- [TO DO]
Pictures aside, copy exactly the lines running from the one with "replaced | regadera/blanco" to the end of the records.

- [RECORDS SUPPLIED]
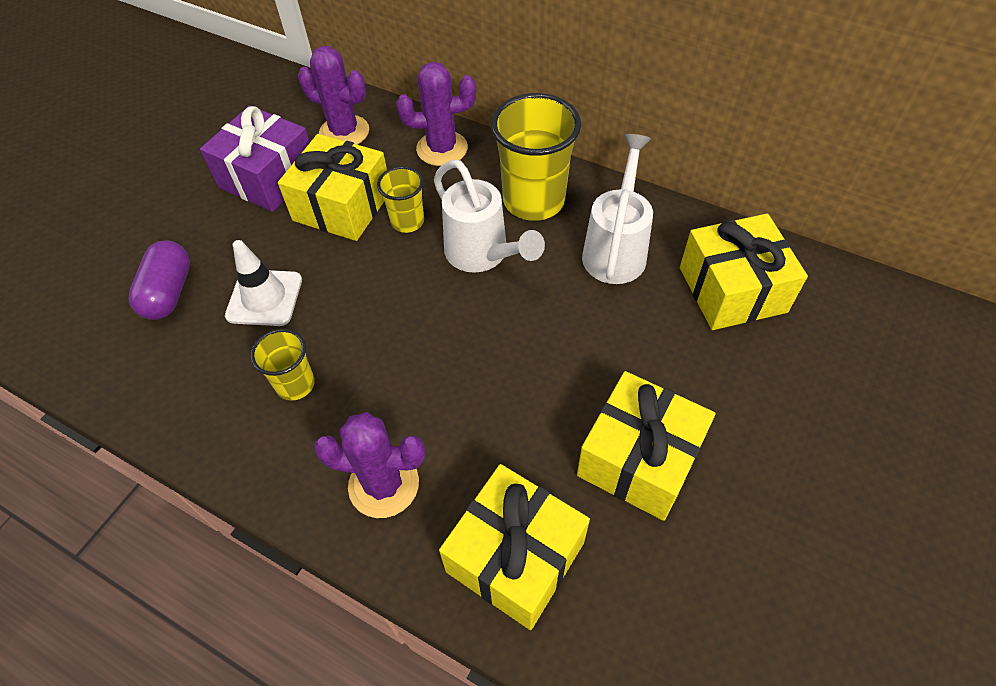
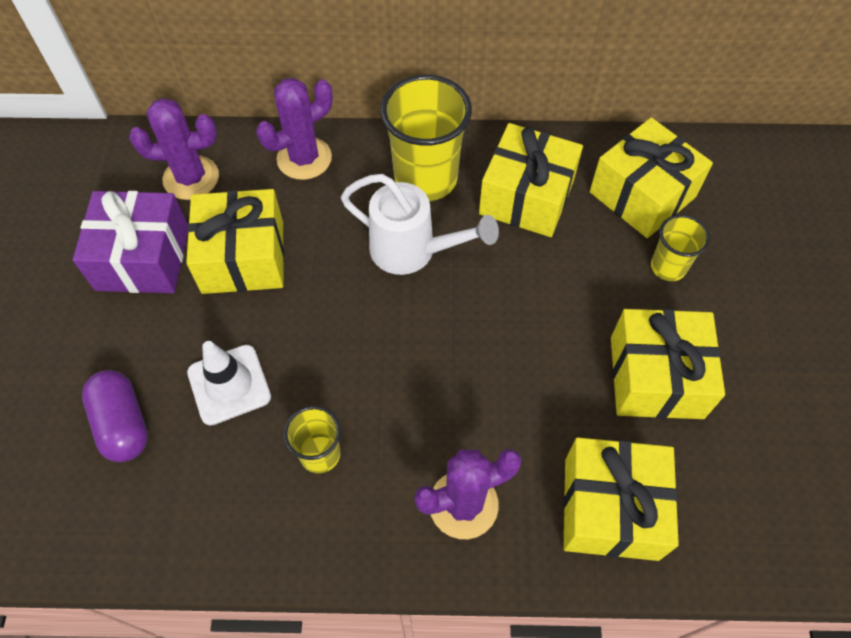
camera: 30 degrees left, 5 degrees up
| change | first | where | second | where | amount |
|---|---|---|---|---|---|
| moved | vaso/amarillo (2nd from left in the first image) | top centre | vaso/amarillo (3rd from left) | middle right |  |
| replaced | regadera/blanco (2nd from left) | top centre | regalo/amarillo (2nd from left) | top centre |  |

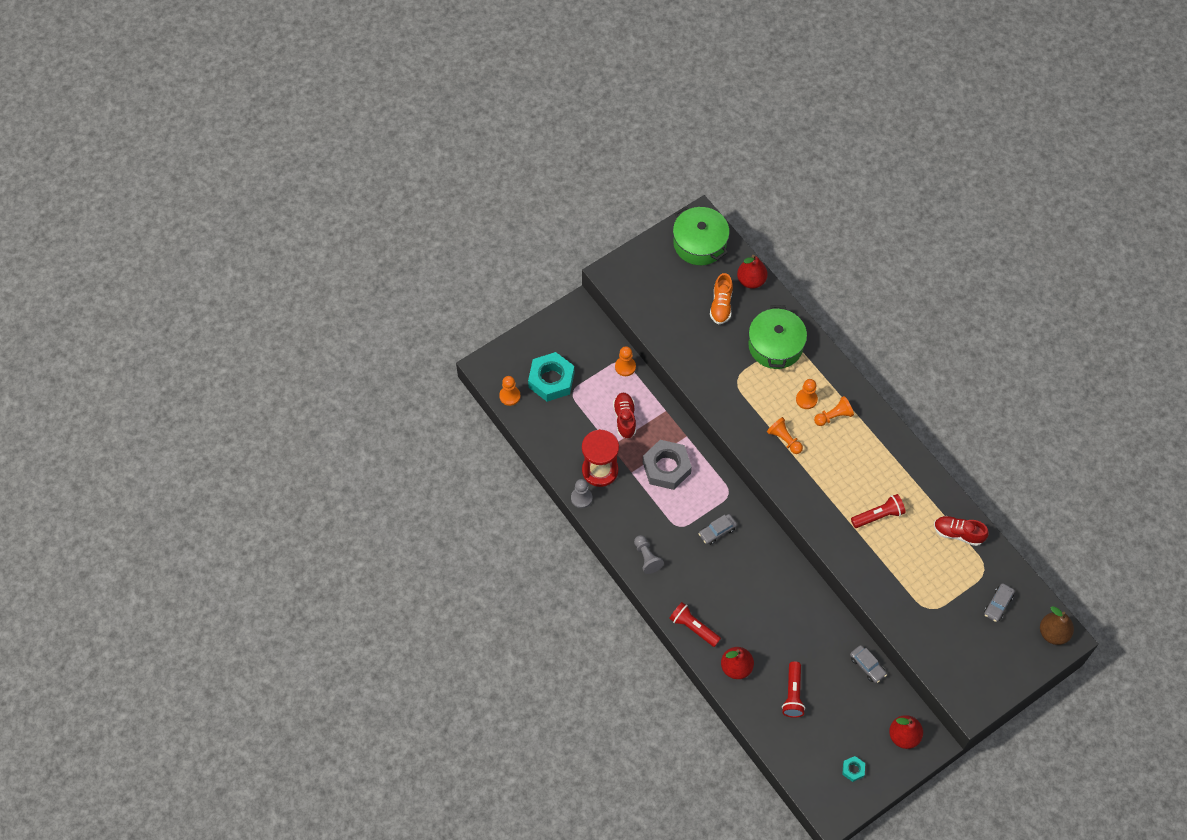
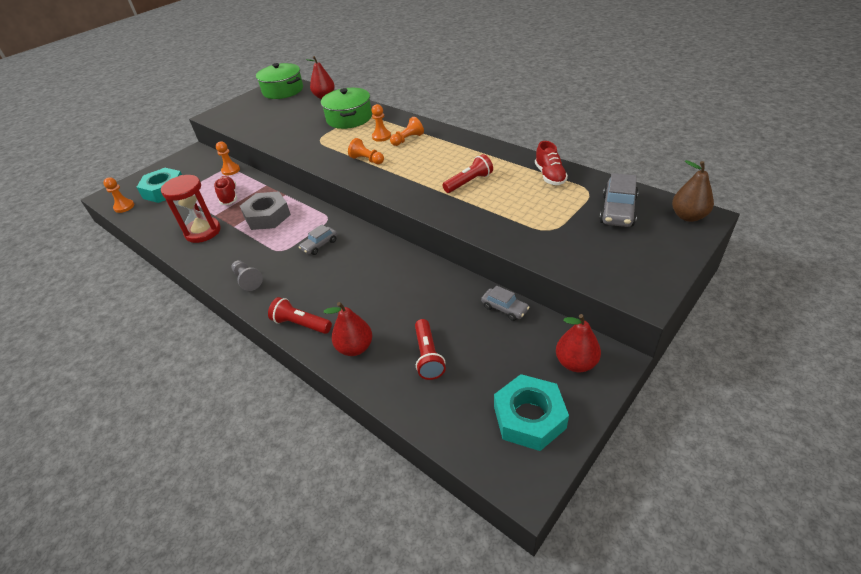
camera: 10 degrees left, 20 degrees down
| change | first | where | second | where | amount |
|---|---|---|---|---|---|
| removed | peón/gris (1st from left) | centre |  |  |  |
| removed | zapato/naranja | centre |  |  |  |
| resized | tuerca/turquesa (2nd from left) | bottom right |  | bottom centre | x2.20 |
| turned | zapato/rojo (2nd from left) | middle right |  | top centre | 105 degrees counterclockwise |
| resized | coche/gris (3rd from left) | bottom right |  | middle right | x1.62 |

- [OUTPUT FOR THIS EXERCISE]
| replaced | regadera/blanco (2nd from left) | top centre | regalo/amarillo (2nd from left) | top centre |  |

camera: 10 degrees left, 20 degrees down
| change | first | where | second | where | amount |
|---|---|---|---|---|---|
| removed | peón/gris (1st from left) | centre |  |  |  |
| removed | zapato/naranja | centre |  |  |  |
| resized | tuerca/turquesa (2nd from left) | bottom right |  | bottom centre | x2.20 |
| turned | zapato/rojo (2nd from left) | middle right |  | top centre | 105 degrees counterclockwise |
| resized | coche/gris (3rd from left) | bottom right |  | middle right | x1.62 |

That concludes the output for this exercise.